-------- DATASET RECORDS

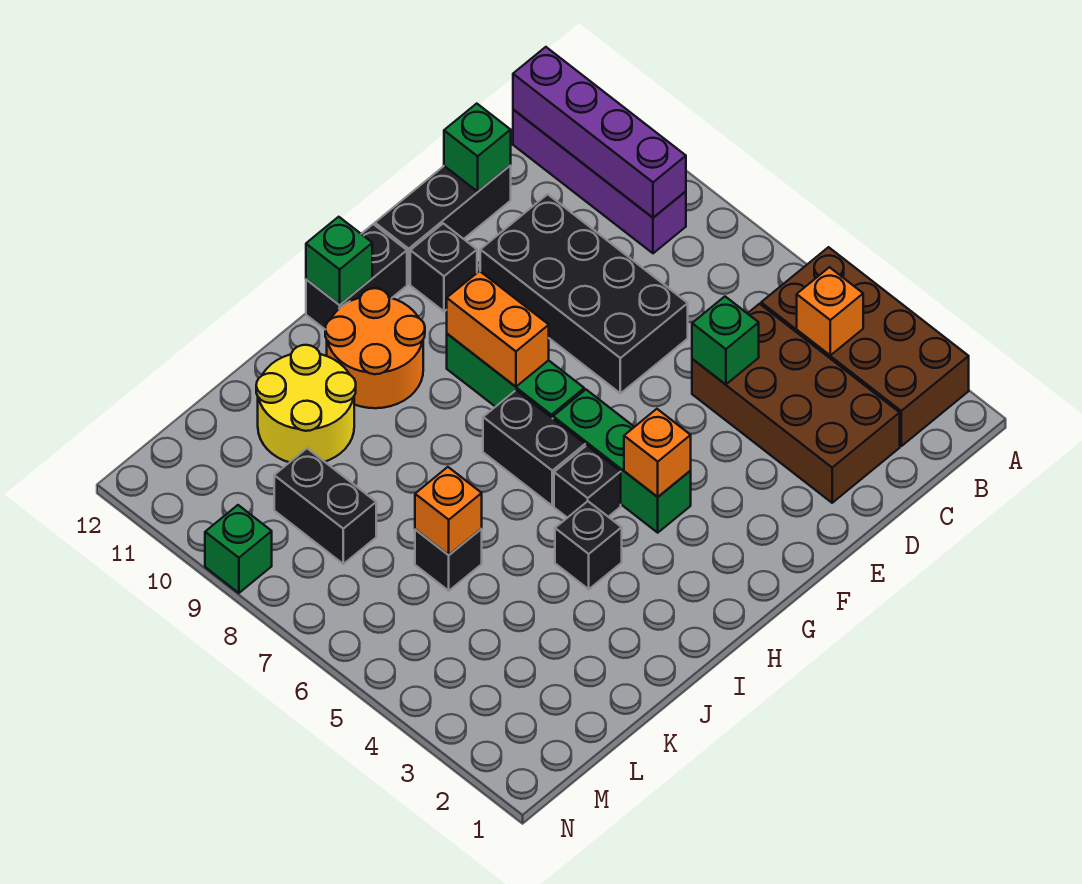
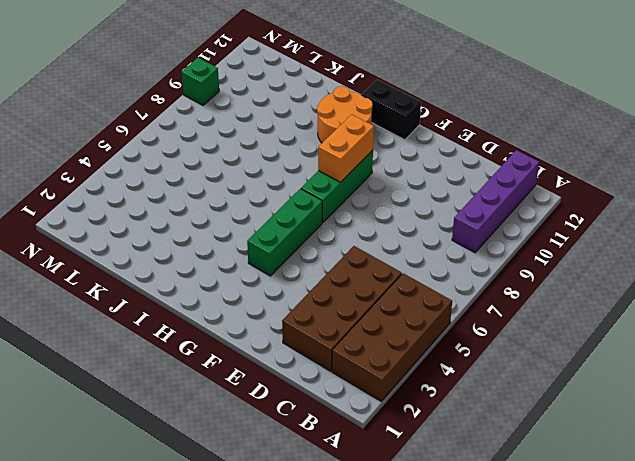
none -> black brick D7:E10 level 1
none -> black brick D12:F12 level 1
none -> black brick F11 level 1

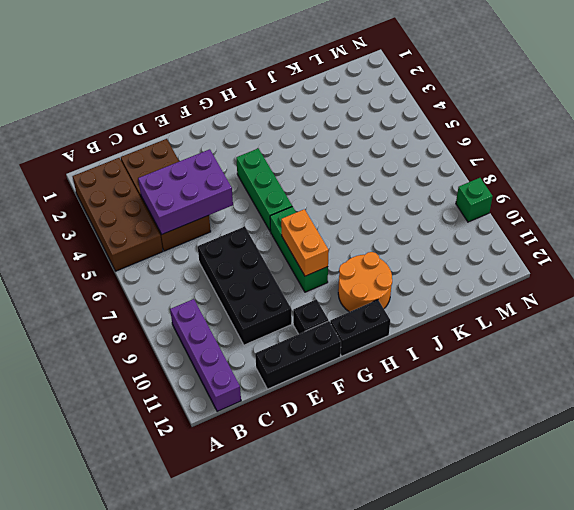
purple brick C4:E5 level 2 -> green brick D5 level 2
none -> black brick H5 level 1
none -> black brick H6:H7 level 1
none -> black brick I4 level 1

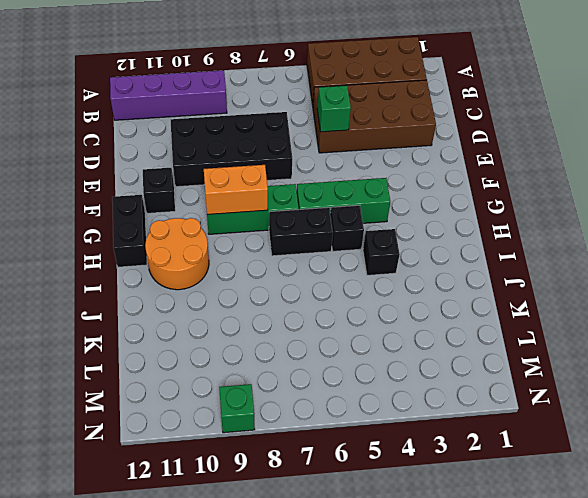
none -> black brick D12:F12 level 1
none -> yellow round brick J10:K11 level 1
none -> black brick K6 level 1

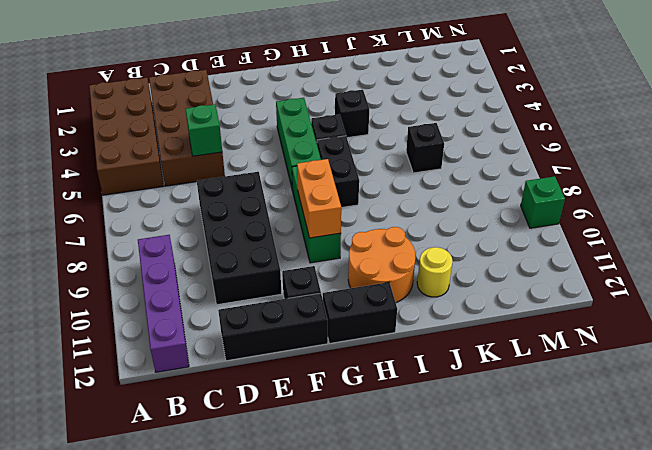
yellow round brick J11 level 1 -> yellow round brick J10:K11 level 1
none -> black brick L8:L9 level 1
none -> orange brick B4 level 2
none -> purple brick B9:B12 level 2

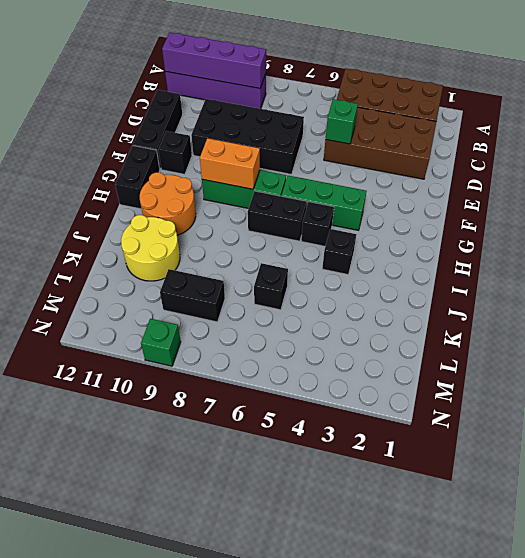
none -> orange brick B4 level 2
none -> green brick D12 level 2
none -> orange brick G4 level 2

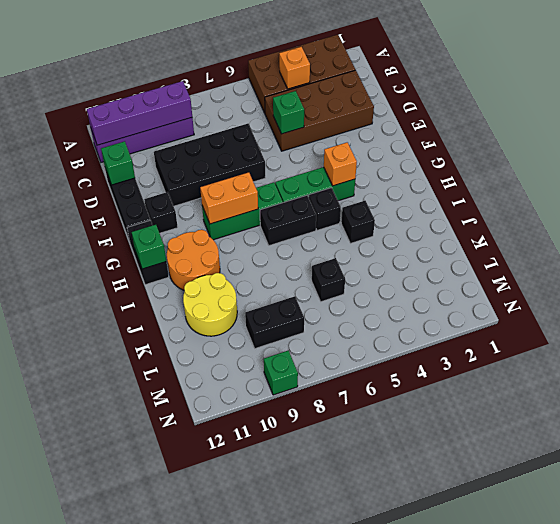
none -> orange brick K6 level 2

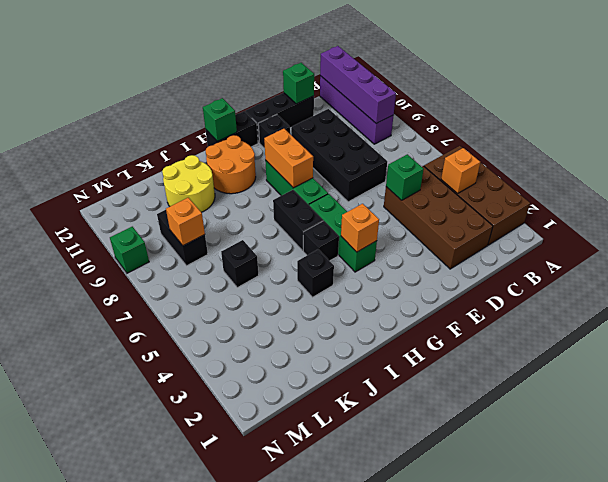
orange brick L8 level 2 -> orange brick K6 level 2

----------------

YOUR OBJECTIVE:
Your reply should hold every line of the material, unaltered, and not one picture.

TASK RESULT:
none -> black brick D7:E10 level 1
none -> black brick D12:F12 level 1
none -> black brick F11 level 1

purple brick C4:E5 level 2 -> green brick D5 level 2
none -> black brick H5 level 1
none -> black brick H6:H7 level 1
none -> black brick I4 level 1

none -> black brick D12:F12 level 1
none -> yellow round brick J10:K11 level 1
none -> black brick K6 level 1

yellow round brick J11 level 1 -> yellow round brick J10:K11 level 1
none -> black brick L8:L9 level 1
none -> orange brick B4 level 2
none -> purple brick B9:B12 level 2

none -> orange brick B4 level 2
none -> green brick D12 level 2
none -> orange brick G4 level 2

none -> orange brick K6 level 2

orange brick L8 level 2 -> orange brick K6 level 2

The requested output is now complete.